[Spatial object tracking data]

*** Begin section ***

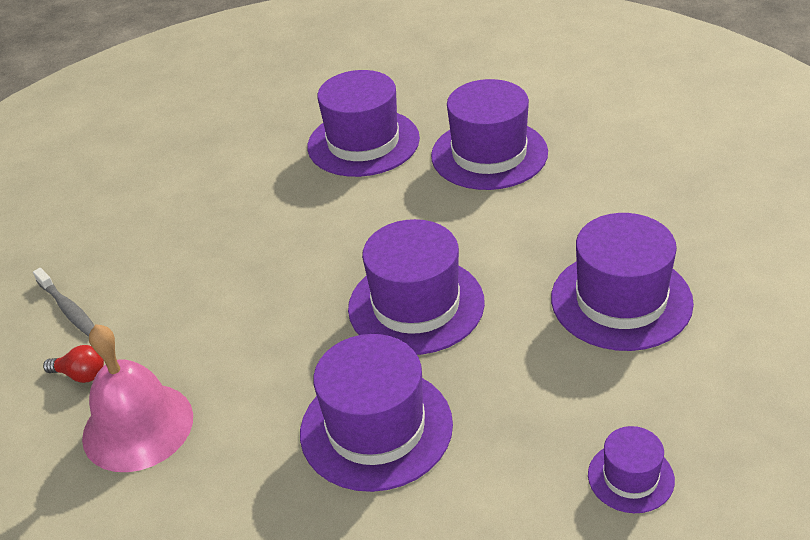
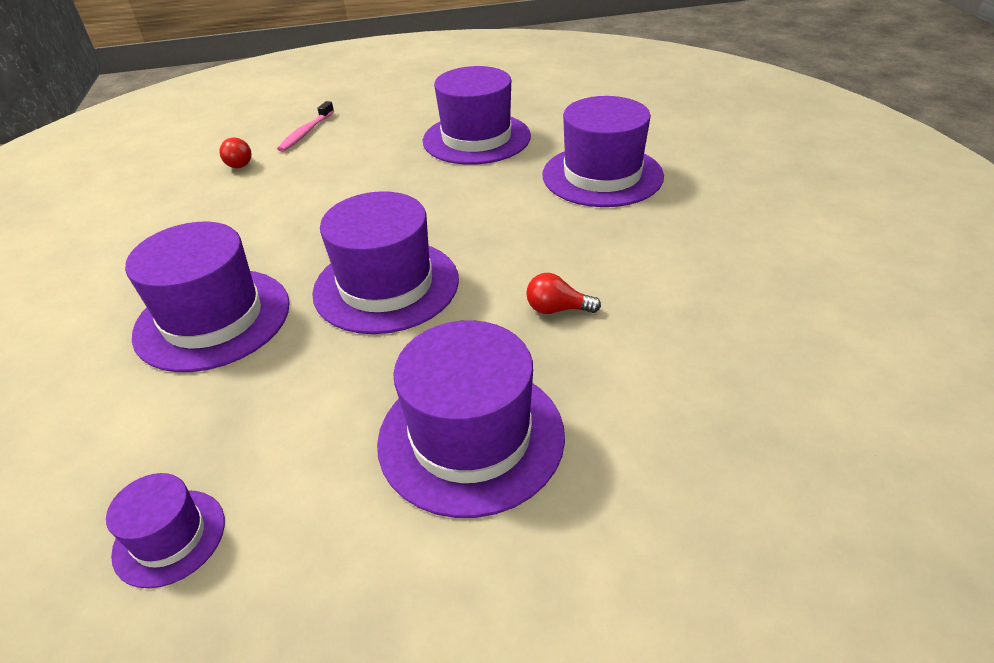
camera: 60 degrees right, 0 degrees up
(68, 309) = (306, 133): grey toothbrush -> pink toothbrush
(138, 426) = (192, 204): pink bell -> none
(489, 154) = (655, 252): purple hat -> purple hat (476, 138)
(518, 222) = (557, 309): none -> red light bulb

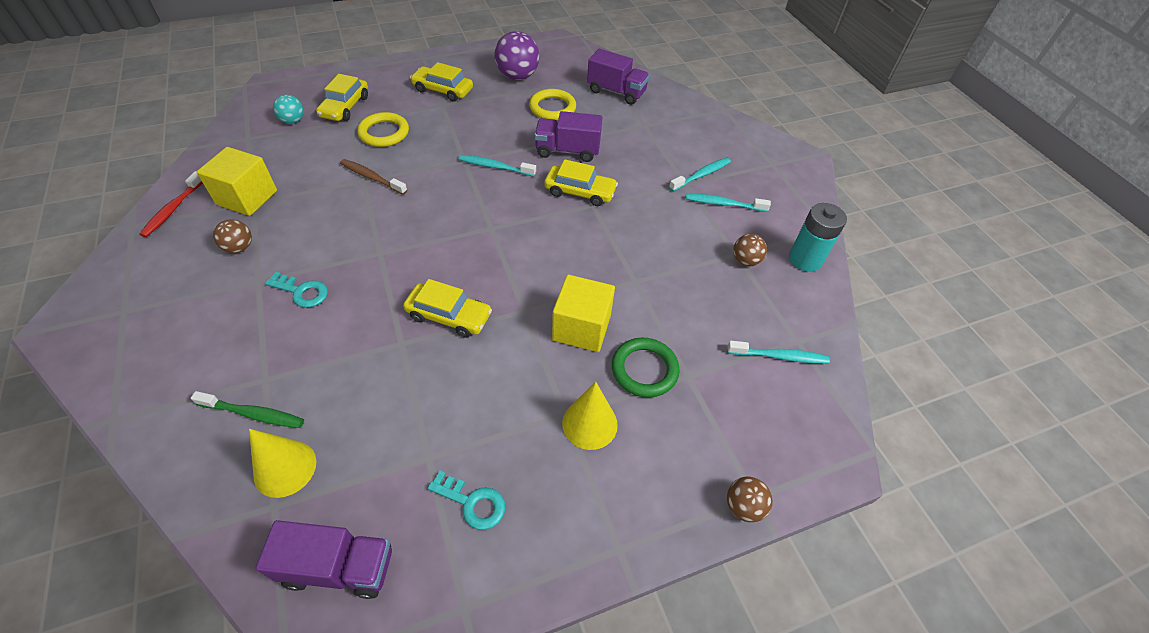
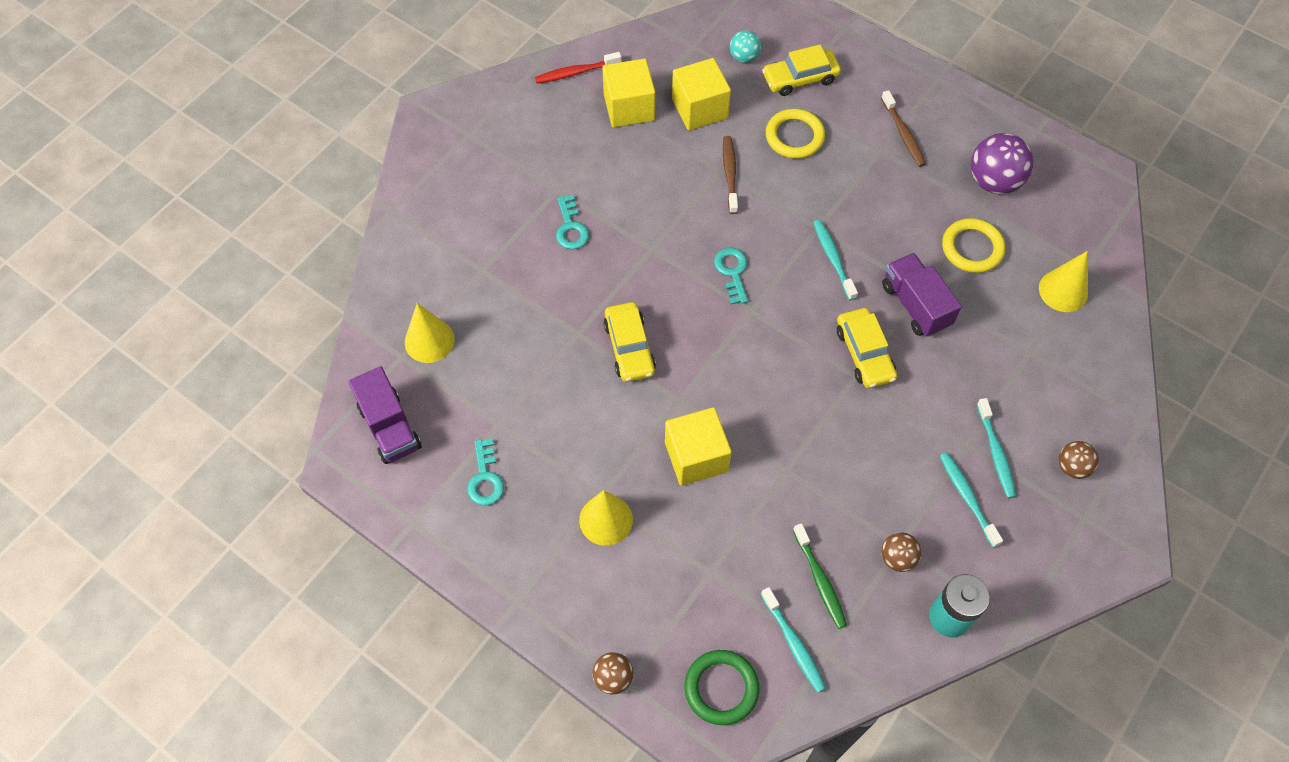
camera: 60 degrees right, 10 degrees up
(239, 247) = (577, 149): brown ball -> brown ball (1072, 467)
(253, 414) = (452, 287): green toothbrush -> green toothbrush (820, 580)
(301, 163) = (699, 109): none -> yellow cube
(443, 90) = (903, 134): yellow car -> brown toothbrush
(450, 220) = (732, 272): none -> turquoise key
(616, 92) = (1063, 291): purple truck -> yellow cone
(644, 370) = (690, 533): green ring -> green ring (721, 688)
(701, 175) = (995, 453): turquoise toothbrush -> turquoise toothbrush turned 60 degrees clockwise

*** End section ***

▶ [WORK ORDER] Render the records above word for word and leave the pictures out.

▶ [ANSWER TO THIS PROBLEM]
camera: 60 degrees right, 0 degrees up
(68, 309) = (306, 133): grey toothbrush -> pink toothbrush
(138, 426) = (192, 204): pink bell -> none
(489, 154) = (655, 252): purple hat -> purple hat (476, 138)
(518, 222) = (557, 309): none -> red light bulb

camera: 60 degrees right, 10 degrees up
(239, 247) = (577, 149): brown ball -> brown ball (1072, 467)
(253, 414) = (452, 287): green toothbrush -> green toothbrush (820, 580)
(301, 163) = (699, 109): none -> yellow cube
(443, 90) = (903, 134): yellow car -> brown toothbrush
(450, 220) = (732, 272): none -> turquoise key
(616, 92) = (1063, 291): purple truck -> yellow cone
(644, 370) = (690, 533): green ring -> green ring (721, 688)
(701, 175) = (995, 453): turquoise toothbrush -> turquoise toothbrush turned 60 degrees clockwise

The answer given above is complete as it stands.